Task goal: Taking the line with "Teller [orange] |" as the first and the line with "relocated | Pfanne" as the last, set down exactly every line in that range from the entries below, and no more.

Task input:
Segment Open
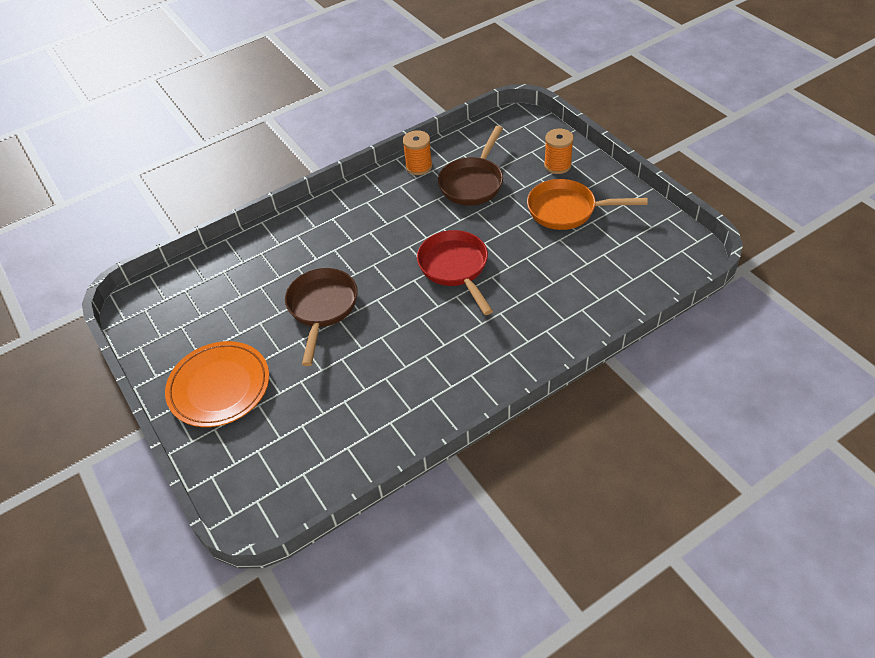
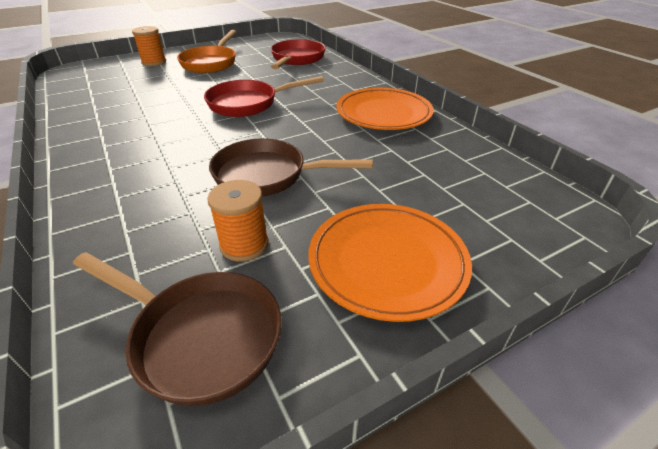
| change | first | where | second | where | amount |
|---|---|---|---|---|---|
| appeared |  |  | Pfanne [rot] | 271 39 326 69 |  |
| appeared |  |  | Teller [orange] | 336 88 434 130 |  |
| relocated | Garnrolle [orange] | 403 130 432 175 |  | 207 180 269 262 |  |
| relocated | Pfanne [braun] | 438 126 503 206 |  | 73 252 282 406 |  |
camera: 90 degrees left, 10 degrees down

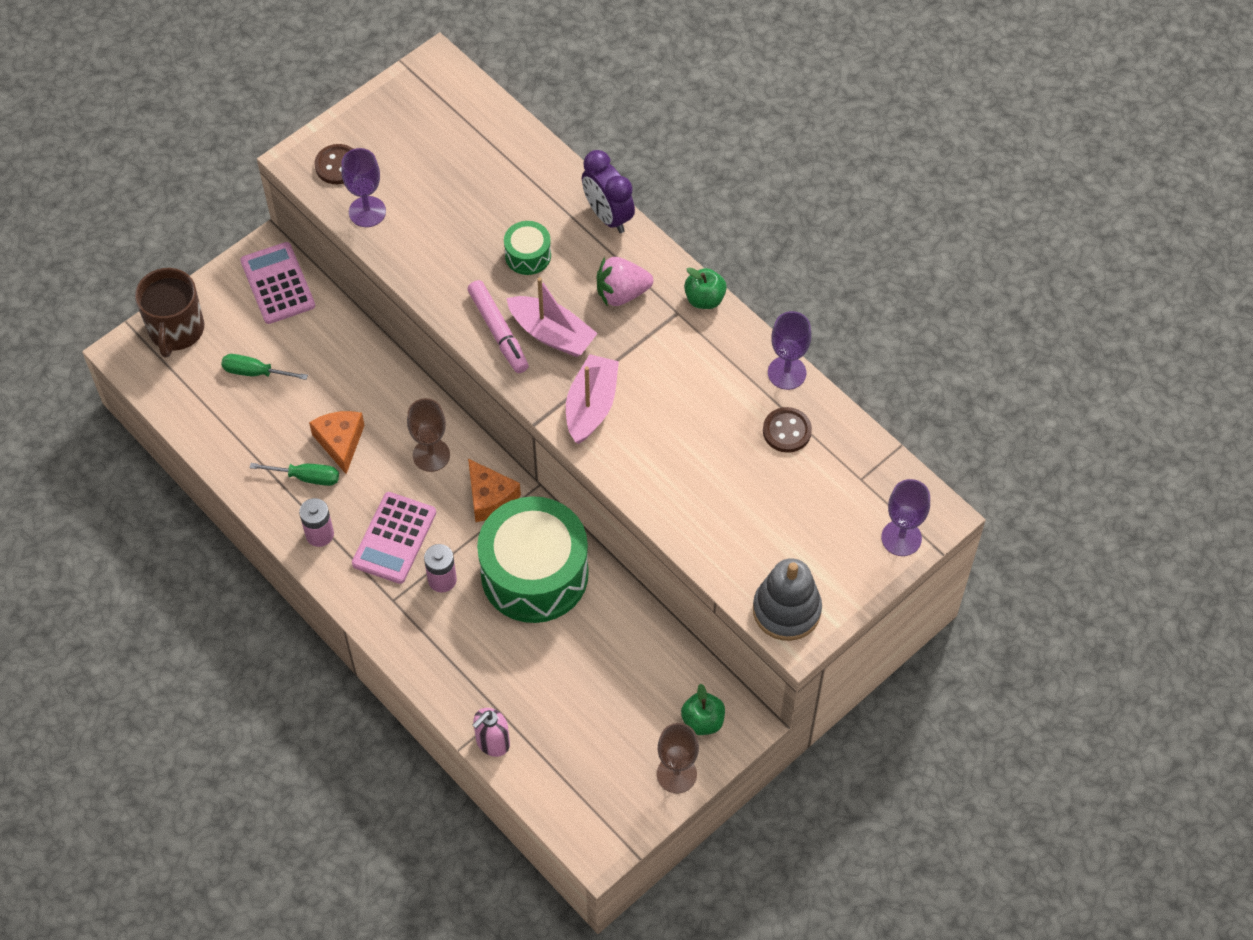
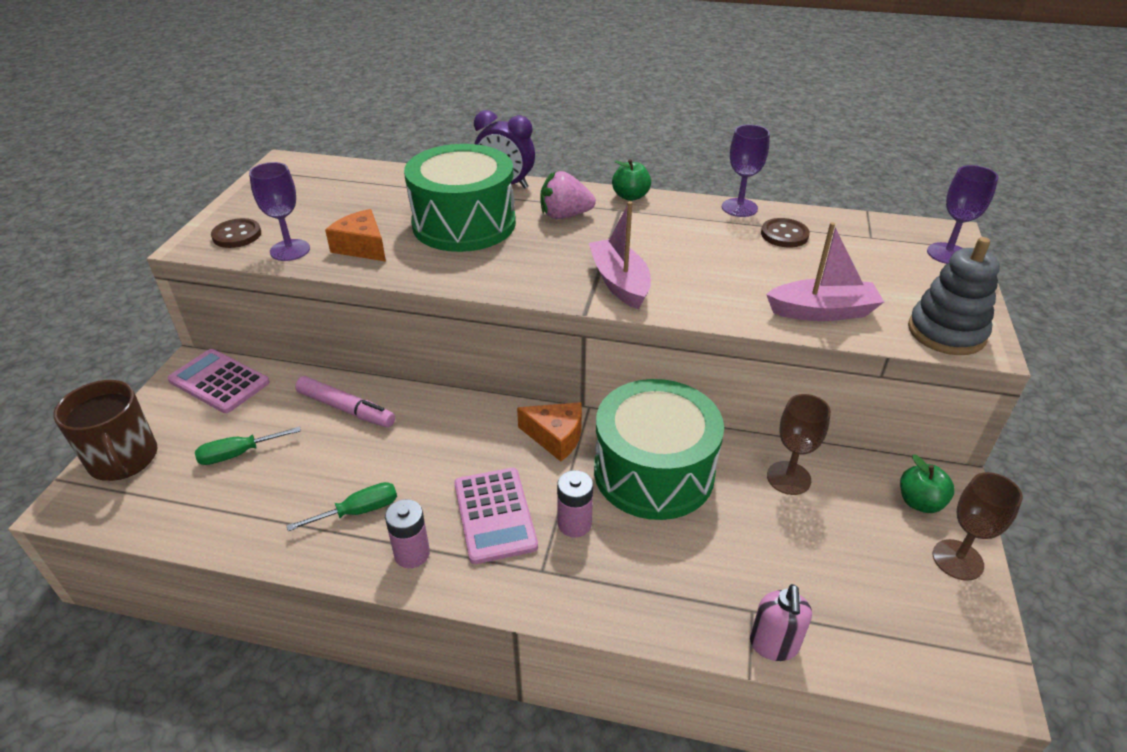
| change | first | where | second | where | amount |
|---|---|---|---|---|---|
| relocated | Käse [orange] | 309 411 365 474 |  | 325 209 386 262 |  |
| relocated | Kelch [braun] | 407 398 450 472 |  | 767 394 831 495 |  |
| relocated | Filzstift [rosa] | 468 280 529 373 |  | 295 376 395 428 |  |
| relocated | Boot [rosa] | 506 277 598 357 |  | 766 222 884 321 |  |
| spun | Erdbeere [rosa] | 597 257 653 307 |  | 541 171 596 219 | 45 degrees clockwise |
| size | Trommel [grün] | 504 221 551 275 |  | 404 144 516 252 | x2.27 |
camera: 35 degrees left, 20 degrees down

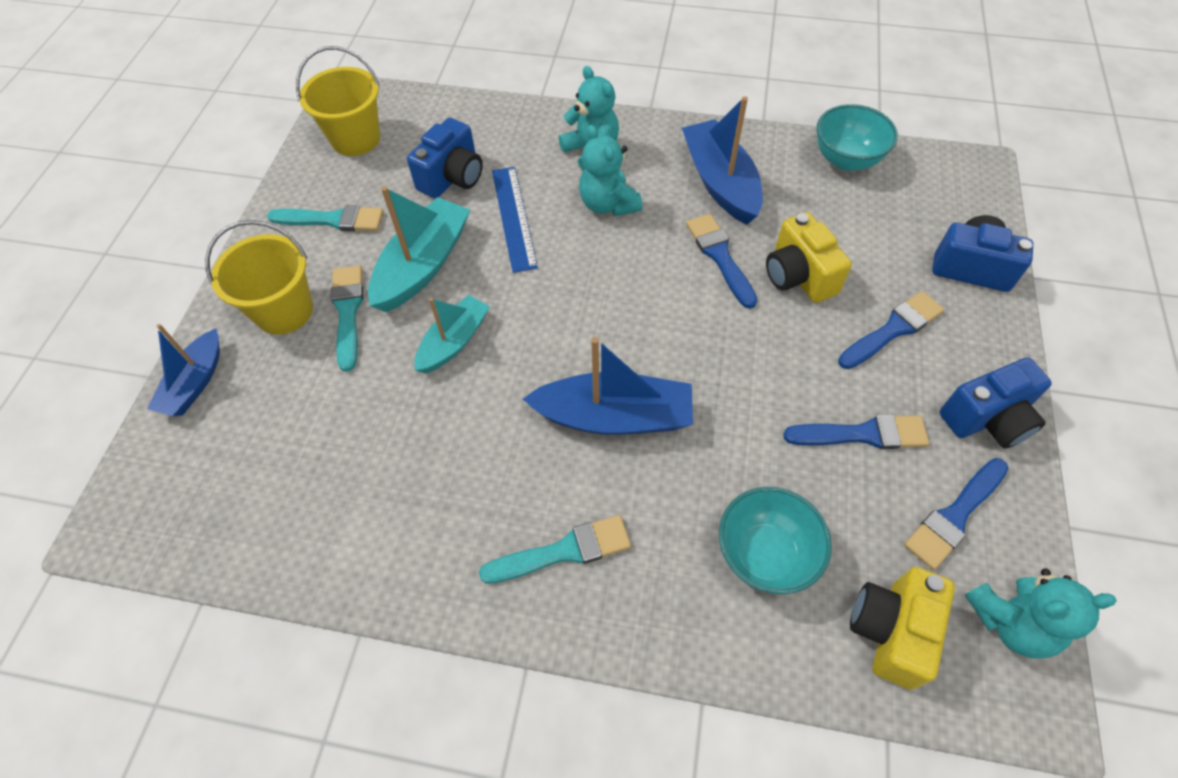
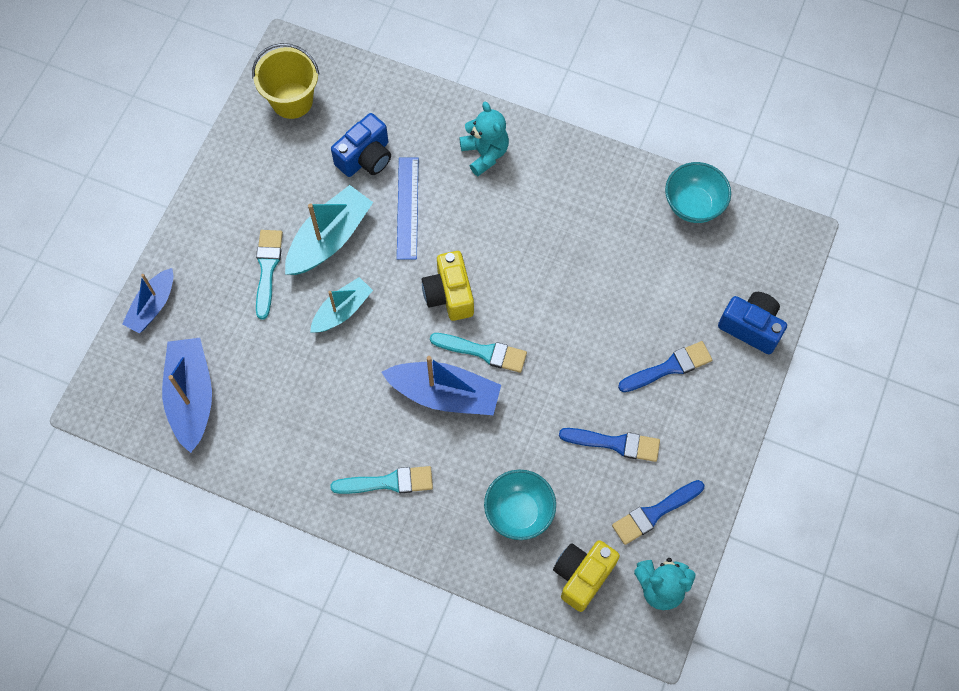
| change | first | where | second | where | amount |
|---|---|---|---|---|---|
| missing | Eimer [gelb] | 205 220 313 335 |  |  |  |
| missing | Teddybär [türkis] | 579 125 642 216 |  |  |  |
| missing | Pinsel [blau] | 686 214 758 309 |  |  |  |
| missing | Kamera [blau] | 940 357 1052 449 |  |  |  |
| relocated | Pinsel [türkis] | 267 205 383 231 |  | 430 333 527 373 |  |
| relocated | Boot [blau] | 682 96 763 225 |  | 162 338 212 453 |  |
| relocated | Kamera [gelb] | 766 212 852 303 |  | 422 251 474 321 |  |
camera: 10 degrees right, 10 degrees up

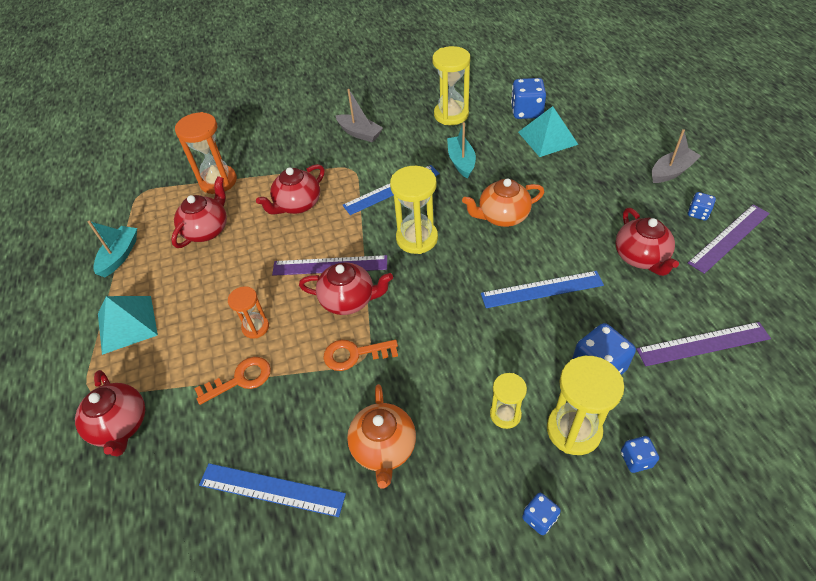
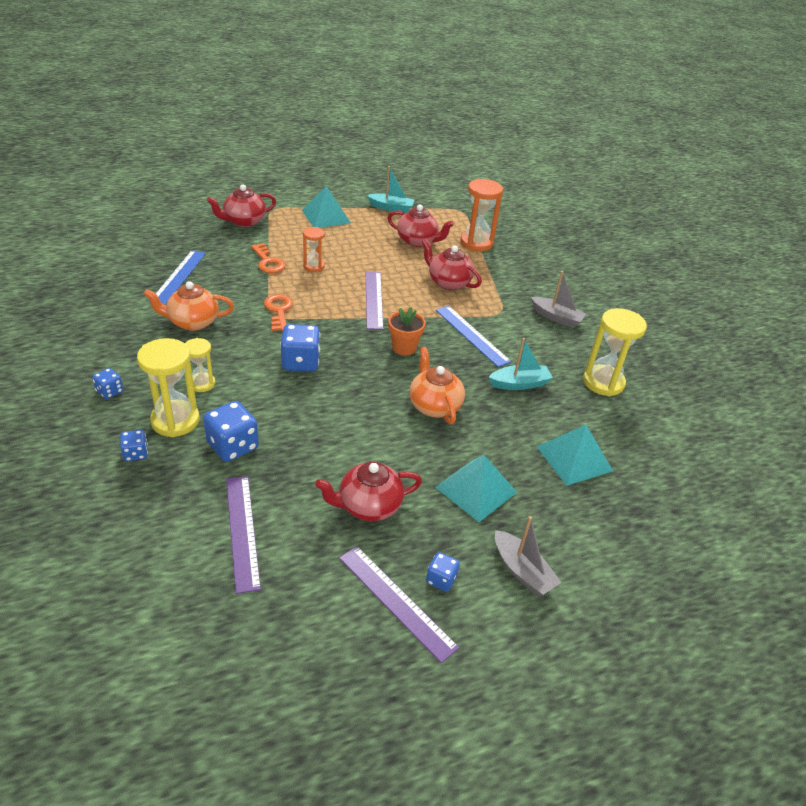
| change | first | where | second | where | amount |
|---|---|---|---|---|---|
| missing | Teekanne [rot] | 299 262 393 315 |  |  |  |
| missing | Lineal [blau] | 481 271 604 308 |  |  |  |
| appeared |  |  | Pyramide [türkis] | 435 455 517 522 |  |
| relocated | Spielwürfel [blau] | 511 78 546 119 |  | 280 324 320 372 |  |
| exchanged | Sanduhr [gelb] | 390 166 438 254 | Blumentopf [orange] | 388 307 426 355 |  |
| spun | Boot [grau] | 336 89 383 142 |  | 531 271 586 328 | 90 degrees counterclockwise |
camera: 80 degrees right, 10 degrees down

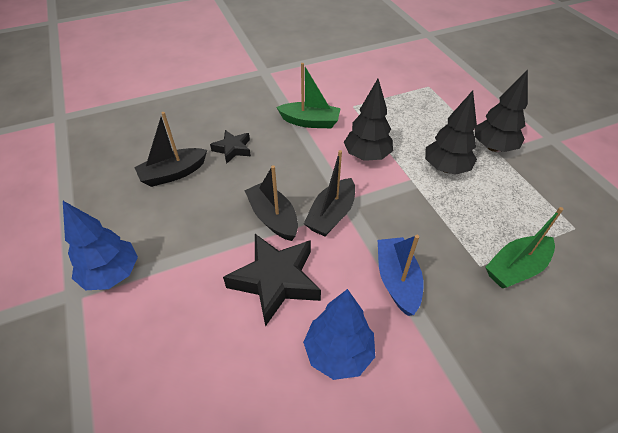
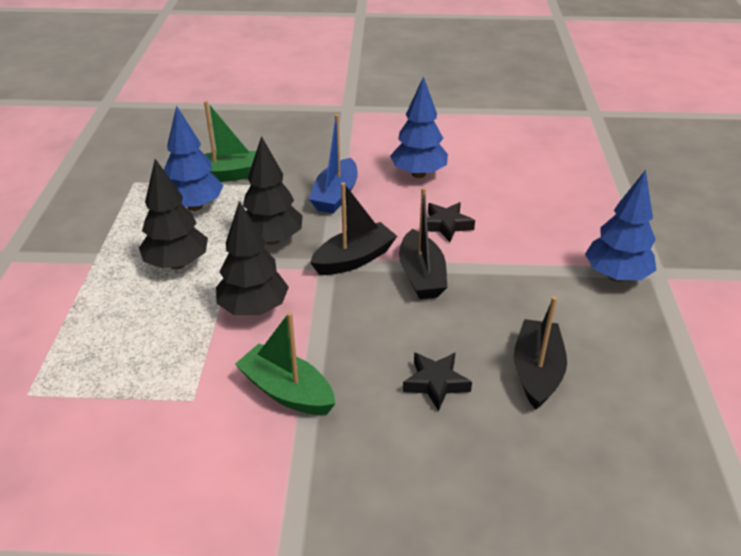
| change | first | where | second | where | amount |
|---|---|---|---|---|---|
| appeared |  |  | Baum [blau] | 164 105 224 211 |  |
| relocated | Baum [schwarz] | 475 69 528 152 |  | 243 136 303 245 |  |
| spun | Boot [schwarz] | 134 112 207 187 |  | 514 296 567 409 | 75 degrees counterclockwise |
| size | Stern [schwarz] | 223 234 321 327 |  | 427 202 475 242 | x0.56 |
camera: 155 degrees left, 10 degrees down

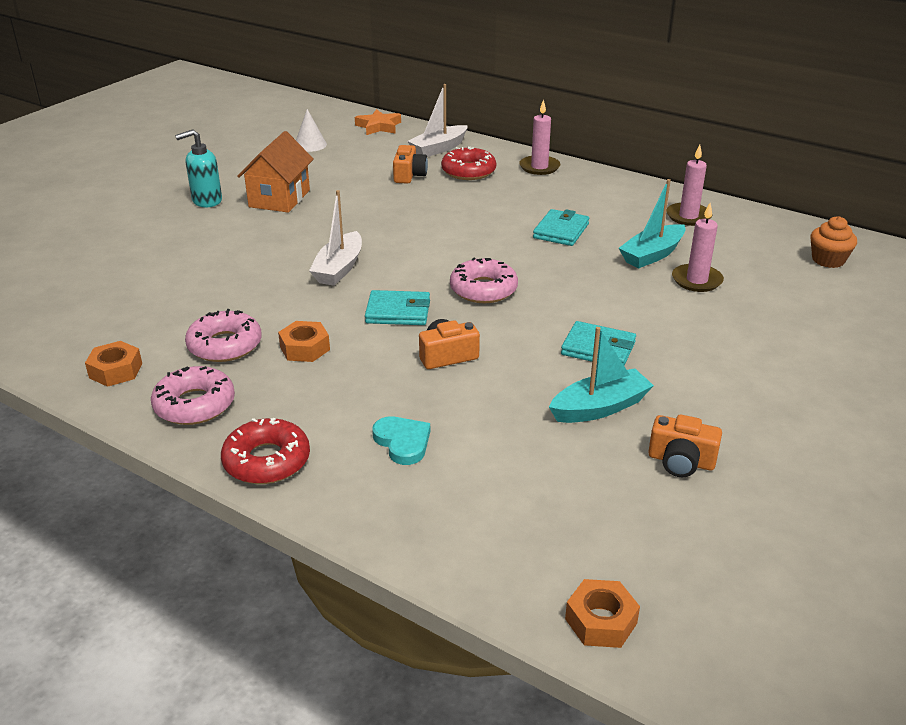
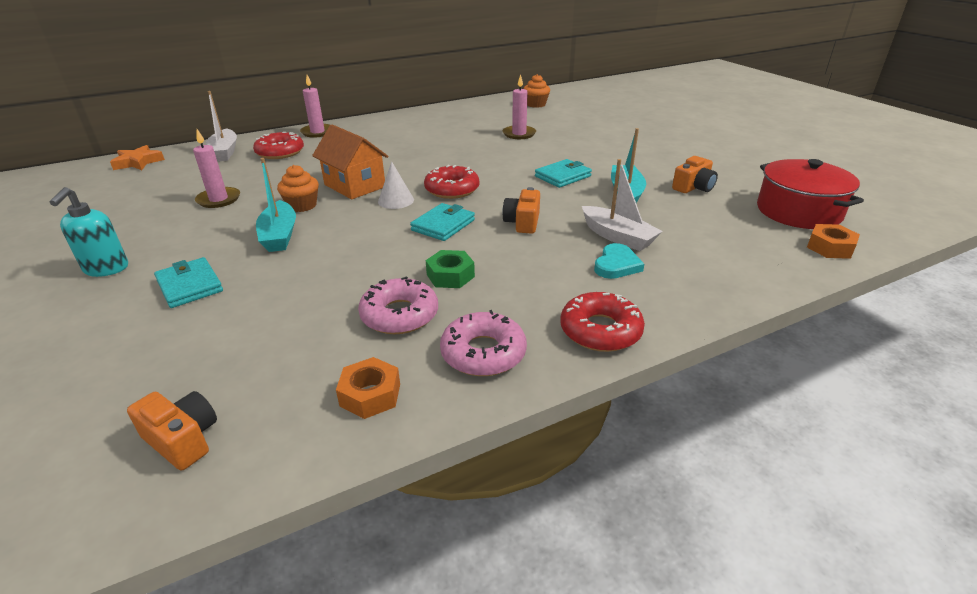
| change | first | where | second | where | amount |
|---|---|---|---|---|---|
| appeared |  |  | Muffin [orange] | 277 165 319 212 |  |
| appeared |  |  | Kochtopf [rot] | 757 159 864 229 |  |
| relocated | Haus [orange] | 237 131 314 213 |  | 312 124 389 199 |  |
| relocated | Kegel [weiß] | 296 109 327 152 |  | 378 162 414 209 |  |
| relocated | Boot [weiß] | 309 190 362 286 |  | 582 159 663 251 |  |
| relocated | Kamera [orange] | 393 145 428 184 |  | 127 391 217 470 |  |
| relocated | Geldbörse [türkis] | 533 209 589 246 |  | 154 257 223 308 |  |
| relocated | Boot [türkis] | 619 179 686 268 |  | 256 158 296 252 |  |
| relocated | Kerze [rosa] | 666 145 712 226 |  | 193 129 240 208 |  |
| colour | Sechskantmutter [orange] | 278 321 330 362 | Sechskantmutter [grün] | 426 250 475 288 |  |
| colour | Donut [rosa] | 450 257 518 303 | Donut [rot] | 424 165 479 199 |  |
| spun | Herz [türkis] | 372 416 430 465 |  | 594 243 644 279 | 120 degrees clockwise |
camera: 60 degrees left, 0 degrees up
Segment Closed
Response to the exercise:
| appeared |  |  | Teller [orange] | 336 88 434 130 |  |
| relocated | Garnrolle [orange] | 403 130 432 175 |  | 207 180 269 262 |  |
| relocated | Pfanne [braun] | 438 126 503 206 |  | 73 252 282 406 |  |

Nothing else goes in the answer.